§ Required action
Start at the line with "pos1: [263, 465, 333, 557]" in the records below, stop at the line with "before: BROWN VASE", and return every line in that span exactly, the two end lines included.
══ Raw data ══
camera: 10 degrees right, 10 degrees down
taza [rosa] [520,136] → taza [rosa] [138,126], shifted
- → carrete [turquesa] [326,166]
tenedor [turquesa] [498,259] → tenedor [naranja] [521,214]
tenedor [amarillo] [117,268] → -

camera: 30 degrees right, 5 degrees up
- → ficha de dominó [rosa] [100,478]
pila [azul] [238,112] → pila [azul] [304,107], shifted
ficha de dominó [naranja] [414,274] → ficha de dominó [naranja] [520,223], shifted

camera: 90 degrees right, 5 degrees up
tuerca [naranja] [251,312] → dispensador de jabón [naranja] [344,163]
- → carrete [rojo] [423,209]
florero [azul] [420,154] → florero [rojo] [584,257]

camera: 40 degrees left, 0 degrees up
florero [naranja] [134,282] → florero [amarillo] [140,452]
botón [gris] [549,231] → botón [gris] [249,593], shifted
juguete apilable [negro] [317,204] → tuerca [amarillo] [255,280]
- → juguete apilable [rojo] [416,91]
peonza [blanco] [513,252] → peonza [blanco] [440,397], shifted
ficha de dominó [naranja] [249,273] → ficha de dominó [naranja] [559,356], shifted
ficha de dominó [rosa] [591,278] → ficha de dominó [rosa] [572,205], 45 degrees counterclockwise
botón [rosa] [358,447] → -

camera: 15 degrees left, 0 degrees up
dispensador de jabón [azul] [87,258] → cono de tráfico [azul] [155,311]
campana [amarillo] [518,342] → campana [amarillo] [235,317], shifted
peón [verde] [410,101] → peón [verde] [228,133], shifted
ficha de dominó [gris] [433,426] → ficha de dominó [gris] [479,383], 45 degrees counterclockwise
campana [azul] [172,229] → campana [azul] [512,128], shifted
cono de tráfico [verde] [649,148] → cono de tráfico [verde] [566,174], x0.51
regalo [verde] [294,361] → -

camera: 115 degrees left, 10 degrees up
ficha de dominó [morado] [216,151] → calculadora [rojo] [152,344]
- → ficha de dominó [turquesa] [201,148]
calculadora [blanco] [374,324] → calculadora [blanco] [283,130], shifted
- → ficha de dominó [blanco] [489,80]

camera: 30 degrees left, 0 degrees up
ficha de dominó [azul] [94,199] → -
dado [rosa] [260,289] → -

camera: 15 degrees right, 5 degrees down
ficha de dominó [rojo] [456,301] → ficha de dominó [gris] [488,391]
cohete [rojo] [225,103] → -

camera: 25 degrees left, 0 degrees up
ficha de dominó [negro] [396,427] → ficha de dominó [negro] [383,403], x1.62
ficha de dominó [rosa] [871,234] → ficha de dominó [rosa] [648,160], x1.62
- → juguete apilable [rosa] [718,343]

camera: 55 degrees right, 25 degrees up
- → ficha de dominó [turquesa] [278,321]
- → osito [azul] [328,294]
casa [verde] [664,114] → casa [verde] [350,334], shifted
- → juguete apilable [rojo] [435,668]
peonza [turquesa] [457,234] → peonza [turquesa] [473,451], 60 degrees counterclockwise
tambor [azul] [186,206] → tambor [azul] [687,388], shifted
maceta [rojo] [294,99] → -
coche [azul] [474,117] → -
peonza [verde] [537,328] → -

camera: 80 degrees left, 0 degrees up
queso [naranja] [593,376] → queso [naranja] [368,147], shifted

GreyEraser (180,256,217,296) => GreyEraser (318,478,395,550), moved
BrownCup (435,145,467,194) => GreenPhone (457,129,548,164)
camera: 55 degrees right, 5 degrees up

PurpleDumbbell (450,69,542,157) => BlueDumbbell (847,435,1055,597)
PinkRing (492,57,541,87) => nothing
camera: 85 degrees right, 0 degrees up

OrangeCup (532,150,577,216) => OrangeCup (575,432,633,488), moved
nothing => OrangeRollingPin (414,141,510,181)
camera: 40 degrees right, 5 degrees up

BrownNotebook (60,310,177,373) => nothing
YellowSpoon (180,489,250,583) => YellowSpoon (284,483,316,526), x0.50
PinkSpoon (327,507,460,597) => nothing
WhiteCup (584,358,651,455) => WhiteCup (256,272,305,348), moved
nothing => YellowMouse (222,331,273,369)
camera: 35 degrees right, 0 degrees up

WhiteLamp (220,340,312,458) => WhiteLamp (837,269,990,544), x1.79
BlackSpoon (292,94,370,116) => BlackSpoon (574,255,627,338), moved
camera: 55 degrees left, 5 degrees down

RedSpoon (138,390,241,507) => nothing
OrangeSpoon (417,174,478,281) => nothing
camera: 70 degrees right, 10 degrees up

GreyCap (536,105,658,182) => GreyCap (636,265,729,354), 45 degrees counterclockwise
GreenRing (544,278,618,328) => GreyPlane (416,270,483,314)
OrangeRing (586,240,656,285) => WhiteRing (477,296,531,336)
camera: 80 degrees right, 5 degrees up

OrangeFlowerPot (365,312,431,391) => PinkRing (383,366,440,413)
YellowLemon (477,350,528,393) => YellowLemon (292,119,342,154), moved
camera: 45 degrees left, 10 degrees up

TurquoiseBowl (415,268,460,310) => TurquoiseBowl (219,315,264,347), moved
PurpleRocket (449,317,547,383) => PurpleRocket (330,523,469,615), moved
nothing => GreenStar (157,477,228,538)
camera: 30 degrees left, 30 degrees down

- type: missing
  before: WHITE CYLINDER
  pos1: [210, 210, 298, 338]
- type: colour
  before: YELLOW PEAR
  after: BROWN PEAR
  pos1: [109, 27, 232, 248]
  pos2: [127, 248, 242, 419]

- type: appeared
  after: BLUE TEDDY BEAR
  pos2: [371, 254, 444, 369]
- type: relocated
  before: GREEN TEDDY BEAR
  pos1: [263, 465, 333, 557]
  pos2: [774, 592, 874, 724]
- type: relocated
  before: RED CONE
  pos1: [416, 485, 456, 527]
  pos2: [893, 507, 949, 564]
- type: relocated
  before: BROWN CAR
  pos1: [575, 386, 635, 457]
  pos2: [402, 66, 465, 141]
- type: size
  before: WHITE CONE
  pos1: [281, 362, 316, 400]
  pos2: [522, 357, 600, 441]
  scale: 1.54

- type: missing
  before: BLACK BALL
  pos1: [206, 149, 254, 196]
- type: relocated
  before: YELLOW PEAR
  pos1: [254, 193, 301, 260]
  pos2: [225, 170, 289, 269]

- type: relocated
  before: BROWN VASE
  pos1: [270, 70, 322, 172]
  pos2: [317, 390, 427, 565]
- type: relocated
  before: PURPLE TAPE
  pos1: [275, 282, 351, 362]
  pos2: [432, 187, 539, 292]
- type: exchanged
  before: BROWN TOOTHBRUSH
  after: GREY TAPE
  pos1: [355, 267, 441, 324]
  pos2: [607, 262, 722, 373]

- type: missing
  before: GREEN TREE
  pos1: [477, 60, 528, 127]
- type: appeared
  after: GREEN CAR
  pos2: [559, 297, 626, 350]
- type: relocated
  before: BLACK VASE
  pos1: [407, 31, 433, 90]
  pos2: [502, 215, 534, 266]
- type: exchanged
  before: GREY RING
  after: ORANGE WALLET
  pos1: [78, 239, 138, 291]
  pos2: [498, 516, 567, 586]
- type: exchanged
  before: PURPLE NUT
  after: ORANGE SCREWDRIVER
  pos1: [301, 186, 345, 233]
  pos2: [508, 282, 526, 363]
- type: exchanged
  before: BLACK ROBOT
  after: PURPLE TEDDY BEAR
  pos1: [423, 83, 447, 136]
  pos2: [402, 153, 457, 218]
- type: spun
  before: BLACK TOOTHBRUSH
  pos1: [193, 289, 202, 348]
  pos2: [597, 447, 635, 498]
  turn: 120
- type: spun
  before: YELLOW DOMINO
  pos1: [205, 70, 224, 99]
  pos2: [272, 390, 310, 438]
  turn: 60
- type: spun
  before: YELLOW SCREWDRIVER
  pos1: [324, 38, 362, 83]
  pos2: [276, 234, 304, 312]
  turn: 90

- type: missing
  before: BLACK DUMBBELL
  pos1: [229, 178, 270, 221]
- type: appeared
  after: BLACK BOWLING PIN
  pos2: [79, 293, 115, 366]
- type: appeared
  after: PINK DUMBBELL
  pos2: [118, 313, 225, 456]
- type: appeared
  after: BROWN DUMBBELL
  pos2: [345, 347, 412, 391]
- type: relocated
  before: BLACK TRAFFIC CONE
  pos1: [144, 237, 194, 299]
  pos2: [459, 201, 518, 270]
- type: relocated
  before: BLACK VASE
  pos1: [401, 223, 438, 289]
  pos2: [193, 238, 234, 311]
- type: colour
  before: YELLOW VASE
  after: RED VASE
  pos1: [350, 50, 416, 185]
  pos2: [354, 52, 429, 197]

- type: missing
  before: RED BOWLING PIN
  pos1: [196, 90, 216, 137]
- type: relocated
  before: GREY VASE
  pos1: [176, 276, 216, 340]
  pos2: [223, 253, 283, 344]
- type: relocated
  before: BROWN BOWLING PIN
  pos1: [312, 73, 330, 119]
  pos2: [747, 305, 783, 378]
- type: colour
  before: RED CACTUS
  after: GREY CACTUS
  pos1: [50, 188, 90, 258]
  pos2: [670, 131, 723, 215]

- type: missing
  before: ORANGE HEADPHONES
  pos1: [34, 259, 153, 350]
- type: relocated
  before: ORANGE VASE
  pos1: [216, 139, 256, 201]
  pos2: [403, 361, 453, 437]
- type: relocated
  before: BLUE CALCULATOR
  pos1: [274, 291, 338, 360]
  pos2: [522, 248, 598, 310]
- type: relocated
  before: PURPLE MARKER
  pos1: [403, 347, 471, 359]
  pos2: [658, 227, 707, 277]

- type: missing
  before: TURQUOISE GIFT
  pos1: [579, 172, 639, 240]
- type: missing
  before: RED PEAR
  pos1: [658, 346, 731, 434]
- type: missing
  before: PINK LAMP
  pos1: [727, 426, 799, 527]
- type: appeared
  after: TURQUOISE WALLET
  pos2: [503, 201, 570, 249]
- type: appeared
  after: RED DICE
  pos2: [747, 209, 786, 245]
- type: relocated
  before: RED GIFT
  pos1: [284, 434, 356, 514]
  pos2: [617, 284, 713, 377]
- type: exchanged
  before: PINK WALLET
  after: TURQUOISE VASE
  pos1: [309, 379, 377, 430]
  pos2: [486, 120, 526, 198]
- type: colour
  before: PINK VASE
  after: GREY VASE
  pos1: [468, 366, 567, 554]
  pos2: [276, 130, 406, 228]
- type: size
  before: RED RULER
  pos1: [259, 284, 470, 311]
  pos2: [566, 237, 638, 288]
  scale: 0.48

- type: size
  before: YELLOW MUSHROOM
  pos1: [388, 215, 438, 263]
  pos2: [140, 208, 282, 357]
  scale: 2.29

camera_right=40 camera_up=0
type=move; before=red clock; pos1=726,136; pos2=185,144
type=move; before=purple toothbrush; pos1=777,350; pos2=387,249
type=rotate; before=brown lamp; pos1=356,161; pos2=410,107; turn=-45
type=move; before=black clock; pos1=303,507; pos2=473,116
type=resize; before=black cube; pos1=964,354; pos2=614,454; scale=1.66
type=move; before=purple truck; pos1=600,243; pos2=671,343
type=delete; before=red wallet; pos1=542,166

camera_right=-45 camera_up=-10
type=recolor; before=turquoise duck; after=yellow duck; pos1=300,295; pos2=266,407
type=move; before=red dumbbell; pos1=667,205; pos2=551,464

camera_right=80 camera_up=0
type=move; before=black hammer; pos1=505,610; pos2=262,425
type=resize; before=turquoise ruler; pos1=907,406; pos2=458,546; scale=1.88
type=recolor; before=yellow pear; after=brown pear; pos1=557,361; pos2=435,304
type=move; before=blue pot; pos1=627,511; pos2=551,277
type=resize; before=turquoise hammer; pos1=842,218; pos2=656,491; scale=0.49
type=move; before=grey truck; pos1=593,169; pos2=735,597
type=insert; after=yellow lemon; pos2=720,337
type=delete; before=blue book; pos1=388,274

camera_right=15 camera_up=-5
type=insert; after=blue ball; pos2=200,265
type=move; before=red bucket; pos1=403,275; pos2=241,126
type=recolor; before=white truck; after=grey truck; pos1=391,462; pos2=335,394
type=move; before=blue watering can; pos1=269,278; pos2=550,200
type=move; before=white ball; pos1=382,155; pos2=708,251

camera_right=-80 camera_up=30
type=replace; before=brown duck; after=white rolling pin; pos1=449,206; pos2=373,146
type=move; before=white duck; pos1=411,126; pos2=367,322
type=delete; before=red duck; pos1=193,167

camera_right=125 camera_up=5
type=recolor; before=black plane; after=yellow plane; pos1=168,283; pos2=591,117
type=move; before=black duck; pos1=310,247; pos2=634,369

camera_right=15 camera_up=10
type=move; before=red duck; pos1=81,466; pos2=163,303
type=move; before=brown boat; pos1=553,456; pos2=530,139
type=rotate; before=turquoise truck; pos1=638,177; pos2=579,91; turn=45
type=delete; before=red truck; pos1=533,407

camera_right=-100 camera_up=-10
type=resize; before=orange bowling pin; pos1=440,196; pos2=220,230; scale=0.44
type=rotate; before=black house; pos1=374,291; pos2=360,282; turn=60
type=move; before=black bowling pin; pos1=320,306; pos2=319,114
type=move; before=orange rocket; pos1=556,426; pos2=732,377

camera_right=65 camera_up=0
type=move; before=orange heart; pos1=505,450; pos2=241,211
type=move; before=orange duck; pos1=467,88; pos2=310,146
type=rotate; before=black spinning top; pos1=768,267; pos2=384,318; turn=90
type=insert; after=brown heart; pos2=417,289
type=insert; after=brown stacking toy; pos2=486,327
═══
§ Solution to this exercise
  pos1: [263, 465, 333, 557]
  pos2: [774, 592, 874, 724]
- type: relocated
  before: RED CONE
  pos1: [416, 485, 456, 527]
  pos2: [893, 507, 949, 564]
- type: relocated
  before: BROWN CAR
  pos1: [575, 386, 635, 457]
  pos2: [402, 66, 465, 141]
- type: size
  before: WHITE CONE
  pos1: [281, 362, 316, 400]
  pos2: [522, 357, 600, 441]
  scale: 1.54

- type: missing
  before: BLACK BALL
  pos1: [206, 149, 254, 196]
- type: relocated
  before: YELLOW PEAR
  pos1: [254, 193, 301, 260]
  pos2: [225, 170, 289, 269]

- type: relocated
  before: BROWN VASE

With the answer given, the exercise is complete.